Transcribe every entry below verbatim, keeping its wording, punctuation, and line breaks unchanged.

[Collected data]
=== Section Start ===

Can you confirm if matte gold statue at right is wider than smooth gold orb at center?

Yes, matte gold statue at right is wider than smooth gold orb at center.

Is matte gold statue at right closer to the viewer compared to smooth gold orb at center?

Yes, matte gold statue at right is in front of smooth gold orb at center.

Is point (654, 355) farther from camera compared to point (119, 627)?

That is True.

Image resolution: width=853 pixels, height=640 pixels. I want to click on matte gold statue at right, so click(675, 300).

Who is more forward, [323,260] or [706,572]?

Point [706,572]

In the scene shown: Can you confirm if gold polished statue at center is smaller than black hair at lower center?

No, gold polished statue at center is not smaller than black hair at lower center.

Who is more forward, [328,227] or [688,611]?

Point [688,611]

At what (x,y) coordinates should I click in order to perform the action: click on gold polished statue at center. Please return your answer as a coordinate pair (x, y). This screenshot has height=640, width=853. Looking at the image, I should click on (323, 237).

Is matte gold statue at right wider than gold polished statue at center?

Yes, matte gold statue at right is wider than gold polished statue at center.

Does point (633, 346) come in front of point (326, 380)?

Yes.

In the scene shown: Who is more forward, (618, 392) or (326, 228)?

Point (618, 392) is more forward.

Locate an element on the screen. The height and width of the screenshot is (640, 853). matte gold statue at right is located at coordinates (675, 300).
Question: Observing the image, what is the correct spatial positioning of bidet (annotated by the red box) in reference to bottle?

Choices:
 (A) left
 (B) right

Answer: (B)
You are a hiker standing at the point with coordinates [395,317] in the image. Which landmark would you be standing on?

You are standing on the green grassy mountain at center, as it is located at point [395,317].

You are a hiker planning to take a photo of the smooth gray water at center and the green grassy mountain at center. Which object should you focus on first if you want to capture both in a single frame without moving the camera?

=== Section End ===

_Solution to this problem_
Can you confirm if matte gold statue at right is wider than smooth gold orb at center?

Yes, matte gold statue at right is wider than smooth gold orb at center.

Is matte gold statue at right closer to the viewer compared to smooth gold orb at center?

Yes, matte gold statue at right is in front of smooth gold orb at center.

Is point (654, 355) farther from camera compared to point (119, 627)?

That is True.

Image resolution: width=853 pixels, height=640 pixels. I want to click on matte gold statue at right, so click(675, 300).

Who is more forward, [323,260] or [706,572]?

Point [706,572]

In the scene shown: Can you confirm if gold polished statue at center is smaller than black hair at lower center?

No, gold polished statue at center is not smaller than black hair at lower center.

Who is more forward, [328,227] or [688,611]?

Point [688,611]

At what (x,y) coordinates should I click in order to perform the action: click on gold polished statue at center. Please return your answer as a coordinate pair (x, y). This screenshot has height=640, width=853. Looking at the image, I should click on (323, 237).

Is matte gold statue at right wider than gold polished statue at center?

Yes, matte gold statue at right is wider than gold polished statue at center.

Does point (633, 346) come in front of point (326, 380)?

Yes.

In the scene shown: Who is more forward, (618, 392) or (326, 228)?

Point (618, 392) is more forward.

Locate an element on the screen. The height and width of the screenshot is (640, 853). matte gold statue at right is located at coordinates (675, 300).
Question: Observing the image, what is the correct spatial positioning of bidet (annotated by the red box) in reference to bottle?

Choices:
 (A) left
 (B) right

Answer: (B)
You are a hiker standing at the point with coordinates [395,317] in the image. Which landmark would you be standing on?

You are standing on the green grassy mountain at center, as it is located at point [395,317].

You are a hiker planning to take a photo of the smooth gray water at center and the green grassy mountain at center. Which object should you focus on first if you want to capture both in a single frame without moving the camera?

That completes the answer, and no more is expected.